### Supplied data ###

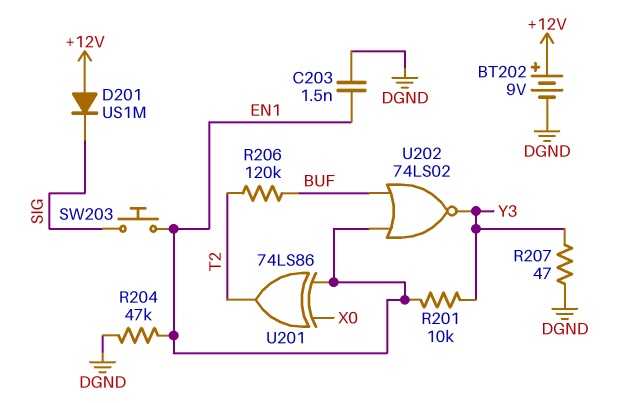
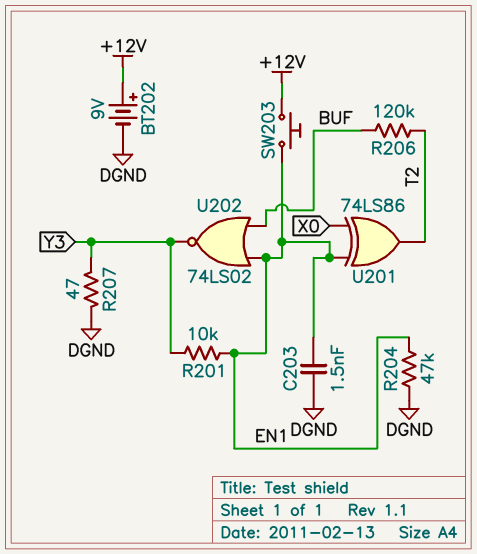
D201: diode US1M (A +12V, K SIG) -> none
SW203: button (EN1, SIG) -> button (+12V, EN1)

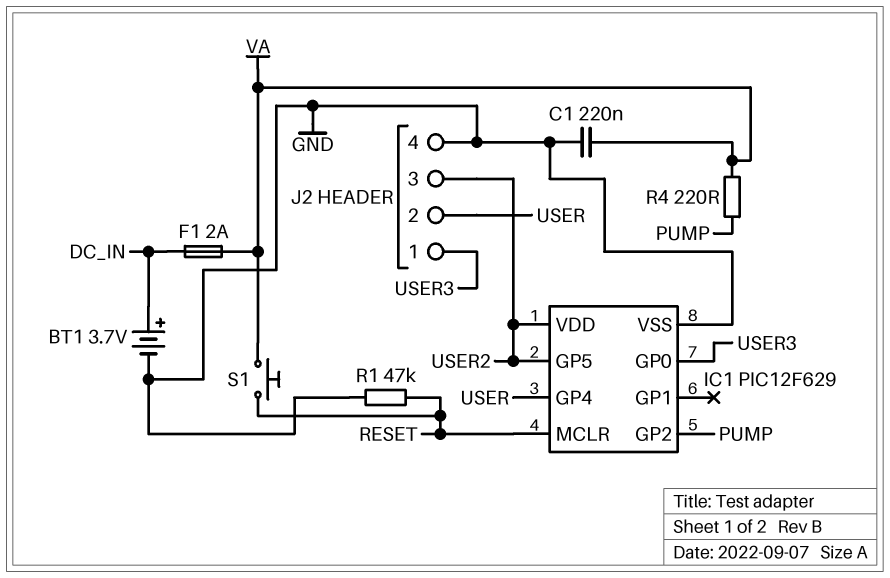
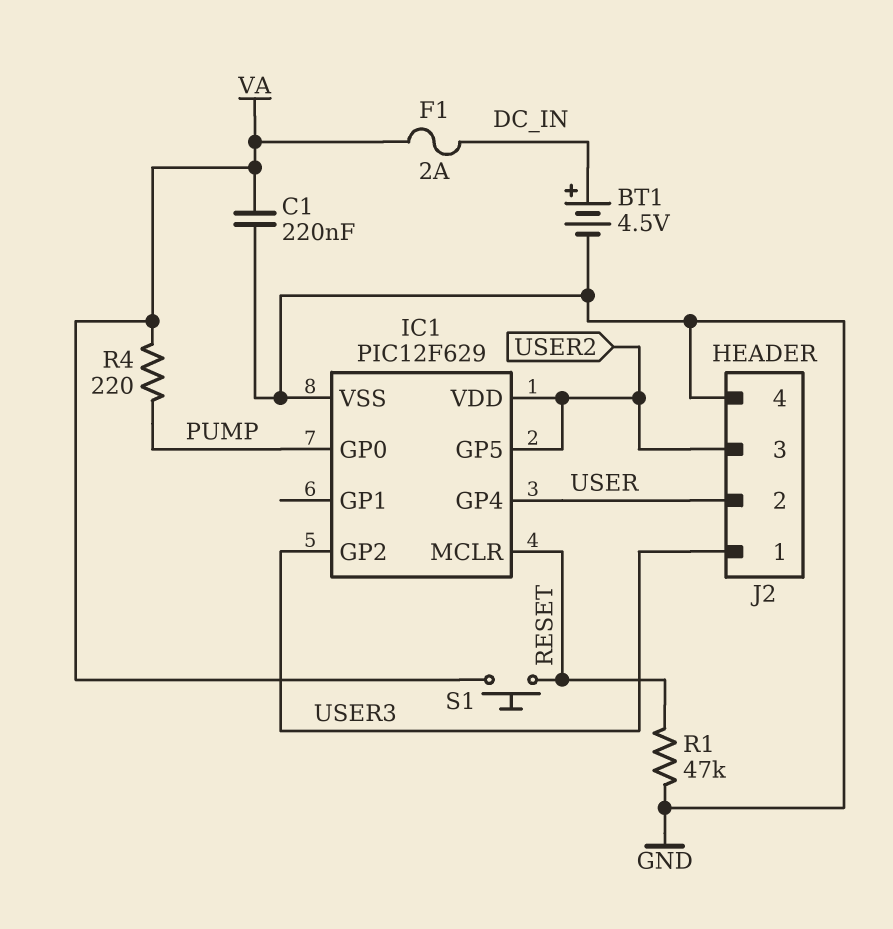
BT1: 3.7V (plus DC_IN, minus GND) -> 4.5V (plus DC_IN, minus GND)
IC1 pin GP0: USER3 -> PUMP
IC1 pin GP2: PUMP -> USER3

###
### Supplied data ###

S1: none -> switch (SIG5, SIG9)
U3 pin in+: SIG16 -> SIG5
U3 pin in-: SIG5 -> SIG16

###

> [Problem statement]: Lines above containing "none": how many? Reply with the number only.

> [Result of this task]: 2